What is expected:
Find every line in the data below that contains the string "kern", and copy each of those lines in full.

The data:
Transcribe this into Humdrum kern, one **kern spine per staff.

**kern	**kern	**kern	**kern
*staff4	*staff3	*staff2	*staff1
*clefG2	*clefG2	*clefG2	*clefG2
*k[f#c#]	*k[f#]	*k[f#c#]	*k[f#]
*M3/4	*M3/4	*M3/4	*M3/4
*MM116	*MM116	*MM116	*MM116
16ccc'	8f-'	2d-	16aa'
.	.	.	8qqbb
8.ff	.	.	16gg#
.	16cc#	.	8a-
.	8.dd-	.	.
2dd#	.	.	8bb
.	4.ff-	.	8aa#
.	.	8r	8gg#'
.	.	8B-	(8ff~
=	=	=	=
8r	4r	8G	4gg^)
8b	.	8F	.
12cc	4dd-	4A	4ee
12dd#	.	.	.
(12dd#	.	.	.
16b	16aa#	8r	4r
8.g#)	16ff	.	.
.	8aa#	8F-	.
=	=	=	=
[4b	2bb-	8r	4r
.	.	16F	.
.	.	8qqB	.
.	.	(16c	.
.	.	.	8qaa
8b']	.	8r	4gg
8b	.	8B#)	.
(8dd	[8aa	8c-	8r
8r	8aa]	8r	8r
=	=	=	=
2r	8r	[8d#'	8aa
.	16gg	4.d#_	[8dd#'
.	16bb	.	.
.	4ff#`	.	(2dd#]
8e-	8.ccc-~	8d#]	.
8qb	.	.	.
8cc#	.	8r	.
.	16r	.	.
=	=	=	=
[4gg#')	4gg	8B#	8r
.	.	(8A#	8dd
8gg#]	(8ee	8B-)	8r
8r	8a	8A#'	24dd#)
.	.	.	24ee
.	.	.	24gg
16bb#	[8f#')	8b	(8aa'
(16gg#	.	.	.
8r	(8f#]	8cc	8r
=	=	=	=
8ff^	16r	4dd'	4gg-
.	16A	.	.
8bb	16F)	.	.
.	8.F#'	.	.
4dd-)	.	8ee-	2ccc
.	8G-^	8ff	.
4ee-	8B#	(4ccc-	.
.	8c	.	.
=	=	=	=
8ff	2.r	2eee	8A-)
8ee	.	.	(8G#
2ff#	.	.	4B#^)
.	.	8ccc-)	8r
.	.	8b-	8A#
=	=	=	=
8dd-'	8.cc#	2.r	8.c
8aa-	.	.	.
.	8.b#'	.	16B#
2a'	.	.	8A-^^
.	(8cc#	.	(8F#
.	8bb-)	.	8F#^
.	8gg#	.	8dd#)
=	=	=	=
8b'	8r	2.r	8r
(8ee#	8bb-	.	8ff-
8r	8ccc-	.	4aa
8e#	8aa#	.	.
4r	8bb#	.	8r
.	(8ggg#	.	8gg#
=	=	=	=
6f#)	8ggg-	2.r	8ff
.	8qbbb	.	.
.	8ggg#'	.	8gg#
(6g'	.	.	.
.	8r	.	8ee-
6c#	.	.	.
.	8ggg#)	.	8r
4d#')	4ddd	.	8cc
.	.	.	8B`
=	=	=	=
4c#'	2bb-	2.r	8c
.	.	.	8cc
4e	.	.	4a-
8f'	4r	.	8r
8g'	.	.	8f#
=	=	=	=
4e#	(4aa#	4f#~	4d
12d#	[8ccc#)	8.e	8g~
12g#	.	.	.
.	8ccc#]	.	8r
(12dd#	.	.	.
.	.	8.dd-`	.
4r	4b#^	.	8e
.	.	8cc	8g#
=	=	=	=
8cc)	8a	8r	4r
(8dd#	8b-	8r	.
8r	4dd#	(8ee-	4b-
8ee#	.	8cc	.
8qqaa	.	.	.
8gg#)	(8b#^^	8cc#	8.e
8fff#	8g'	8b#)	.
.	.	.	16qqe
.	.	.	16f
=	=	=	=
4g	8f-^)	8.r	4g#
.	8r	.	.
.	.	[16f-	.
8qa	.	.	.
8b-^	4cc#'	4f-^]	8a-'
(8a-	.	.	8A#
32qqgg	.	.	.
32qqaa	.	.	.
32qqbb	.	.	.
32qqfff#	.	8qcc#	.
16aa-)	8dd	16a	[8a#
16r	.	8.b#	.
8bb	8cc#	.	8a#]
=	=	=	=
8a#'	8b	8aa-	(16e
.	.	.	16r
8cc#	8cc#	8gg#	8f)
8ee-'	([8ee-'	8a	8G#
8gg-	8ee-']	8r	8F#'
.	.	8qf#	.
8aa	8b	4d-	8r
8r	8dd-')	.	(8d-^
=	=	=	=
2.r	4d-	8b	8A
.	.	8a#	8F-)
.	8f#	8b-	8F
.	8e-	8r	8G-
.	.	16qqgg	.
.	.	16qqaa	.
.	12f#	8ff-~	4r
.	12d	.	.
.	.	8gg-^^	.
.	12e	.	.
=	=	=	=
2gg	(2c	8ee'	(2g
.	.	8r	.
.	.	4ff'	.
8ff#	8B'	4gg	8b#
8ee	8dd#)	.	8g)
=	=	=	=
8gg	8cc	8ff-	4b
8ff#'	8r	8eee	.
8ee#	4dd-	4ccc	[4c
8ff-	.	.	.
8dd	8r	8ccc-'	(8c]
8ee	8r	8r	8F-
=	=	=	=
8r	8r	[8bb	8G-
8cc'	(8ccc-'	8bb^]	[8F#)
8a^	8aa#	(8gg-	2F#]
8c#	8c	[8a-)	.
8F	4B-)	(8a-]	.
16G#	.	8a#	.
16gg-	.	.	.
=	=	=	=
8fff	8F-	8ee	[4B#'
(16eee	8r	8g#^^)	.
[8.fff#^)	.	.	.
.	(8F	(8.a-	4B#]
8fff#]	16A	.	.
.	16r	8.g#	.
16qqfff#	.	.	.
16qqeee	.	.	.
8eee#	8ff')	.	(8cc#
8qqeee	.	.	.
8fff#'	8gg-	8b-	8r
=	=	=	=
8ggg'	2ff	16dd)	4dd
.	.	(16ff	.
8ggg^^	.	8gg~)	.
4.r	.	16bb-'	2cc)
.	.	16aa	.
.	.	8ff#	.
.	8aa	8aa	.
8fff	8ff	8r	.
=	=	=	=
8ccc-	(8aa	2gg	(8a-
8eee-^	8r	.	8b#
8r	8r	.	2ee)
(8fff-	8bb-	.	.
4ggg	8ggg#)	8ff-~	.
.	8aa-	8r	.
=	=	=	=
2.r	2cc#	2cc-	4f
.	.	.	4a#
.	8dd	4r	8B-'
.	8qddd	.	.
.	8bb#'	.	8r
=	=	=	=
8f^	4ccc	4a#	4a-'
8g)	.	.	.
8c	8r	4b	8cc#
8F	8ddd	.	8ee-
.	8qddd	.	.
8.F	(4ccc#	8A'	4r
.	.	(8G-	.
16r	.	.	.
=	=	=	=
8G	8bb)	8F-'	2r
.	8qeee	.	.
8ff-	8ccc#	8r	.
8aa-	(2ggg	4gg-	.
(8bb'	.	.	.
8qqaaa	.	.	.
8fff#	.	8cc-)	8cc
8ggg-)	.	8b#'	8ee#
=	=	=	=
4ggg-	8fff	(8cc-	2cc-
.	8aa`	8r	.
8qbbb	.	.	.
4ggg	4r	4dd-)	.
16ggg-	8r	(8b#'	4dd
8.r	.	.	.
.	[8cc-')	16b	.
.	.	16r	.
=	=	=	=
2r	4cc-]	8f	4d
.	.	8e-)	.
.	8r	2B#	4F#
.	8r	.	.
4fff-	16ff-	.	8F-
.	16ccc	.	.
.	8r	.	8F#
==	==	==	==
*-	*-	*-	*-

Answer to the problem:
Transcribe this into Humdrum kern, one **kern spine per staff.
**kern	**kern	**kern	**kern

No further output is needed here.